(Before-and-after scene images)
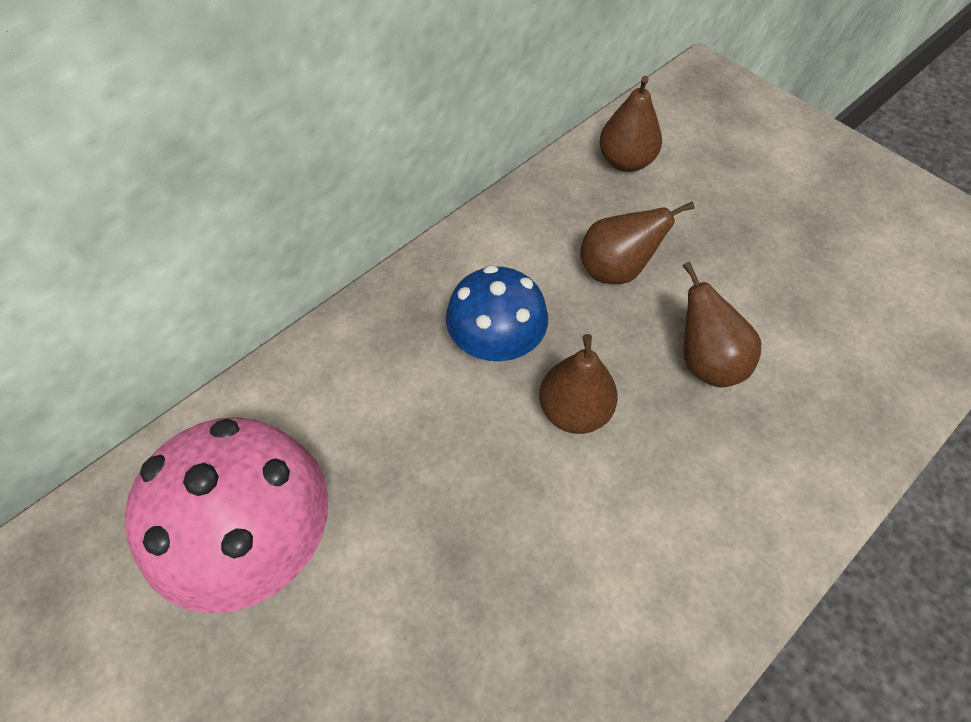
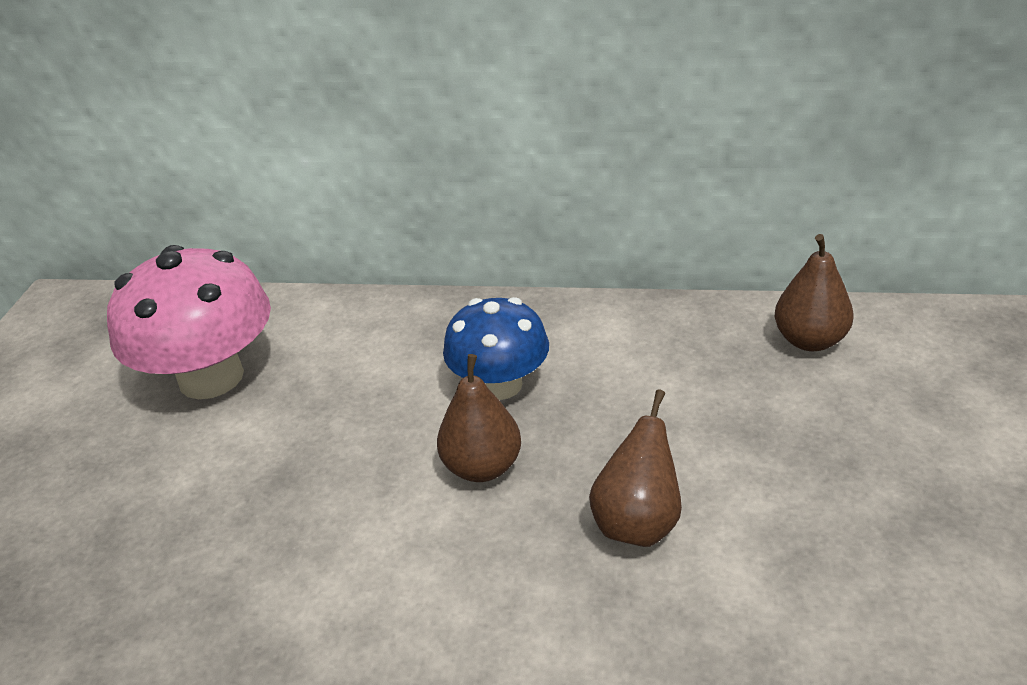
camera: 55 degrees right, 20 degrees down
(616, 270) = (669, 406): brown pear -> none

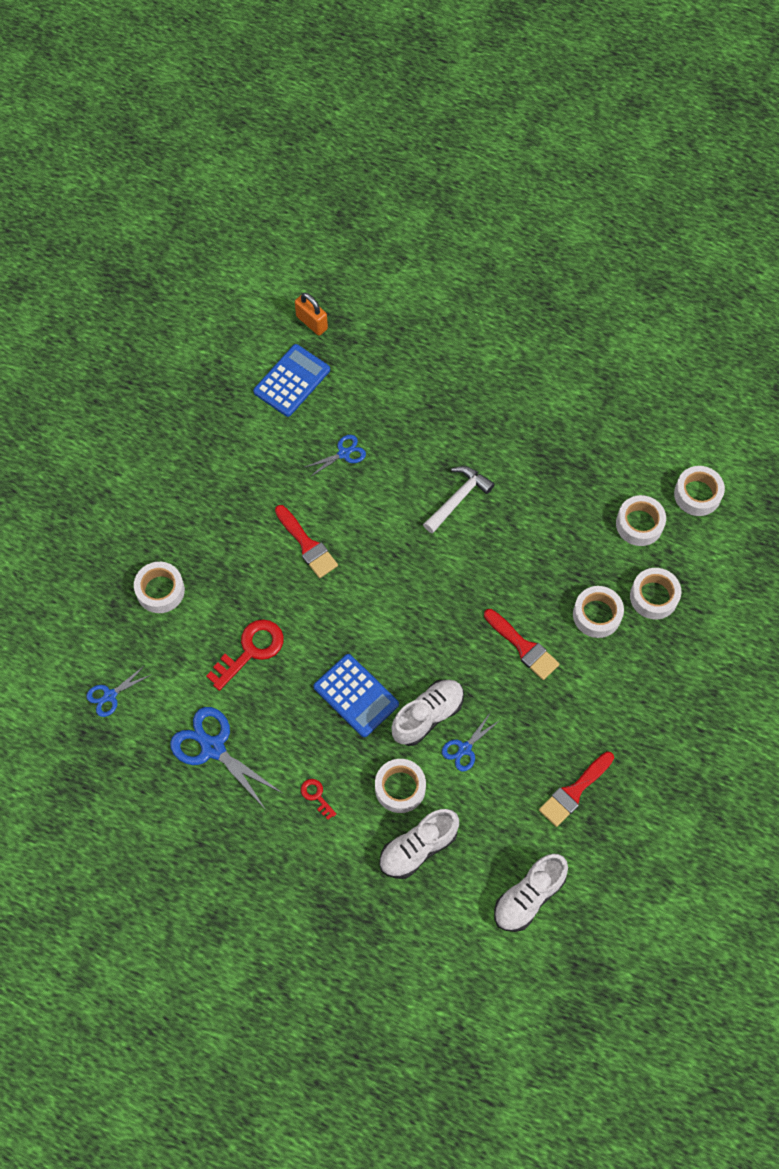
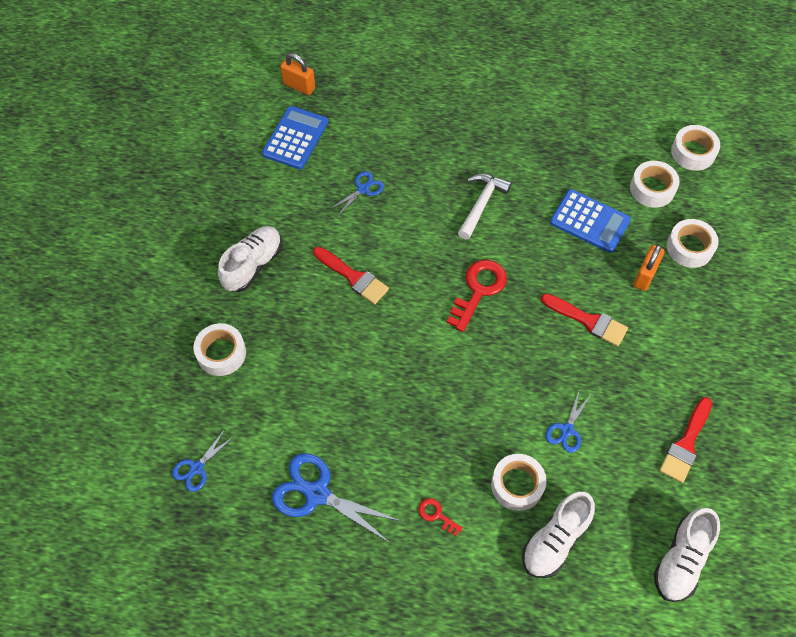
camera: 15 degrees left, 5 degrees down
(251, 650) = (328, 388): red key -> red key (478, 290)
(356, 695) = (444, 406): blue calculator -> blue calculator (589, 221)
(427, 716) = (520, 407): white shoe -> white shoe (253, 265)
(597, 615) = (644, 276): white tape -> orange padlock

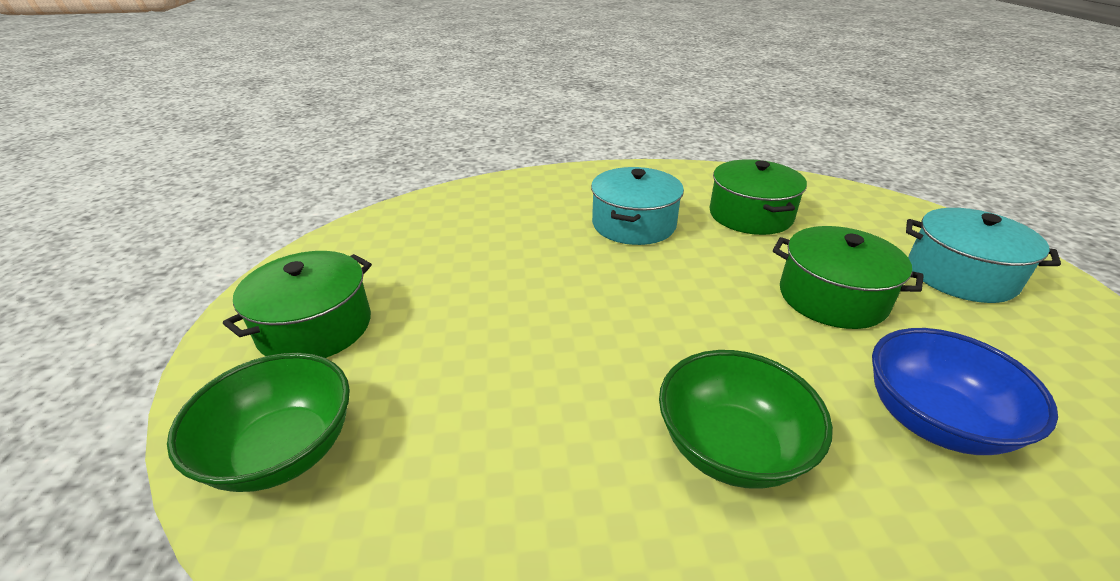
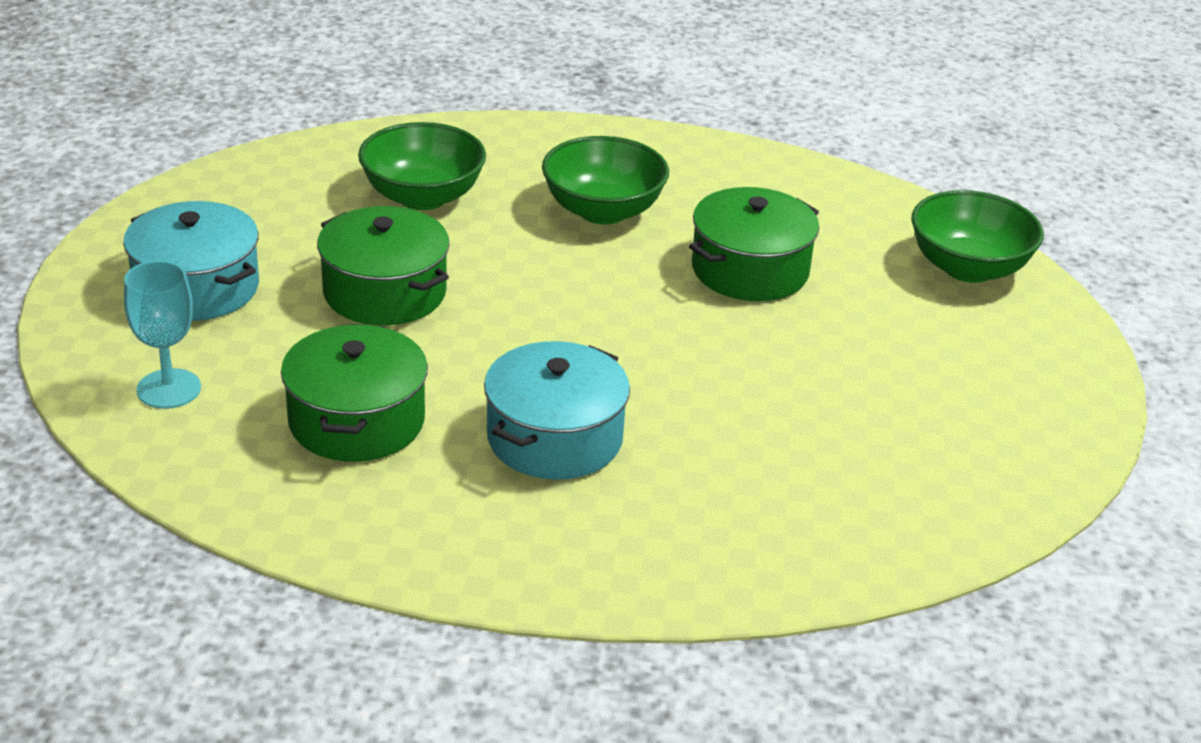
camera: 170 degrees left, 0 degrees up
(315, 327) = (993, 364): green pot -> green pot (750, 270)
(869, 213) = (169, 389): none -> turquoise goblet
(934, 420) = (422, 197): blue bowl -> green bowl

AIM OF THE TASK |
Taking the records above as input, show every line in which the word "camera" is present.

ANSWER SPACE |
camera: 55 degrees right, 20 degrees down
camera: 15 degrees left, 5 degrees down
camera: 170 degrees left, 0 degrees up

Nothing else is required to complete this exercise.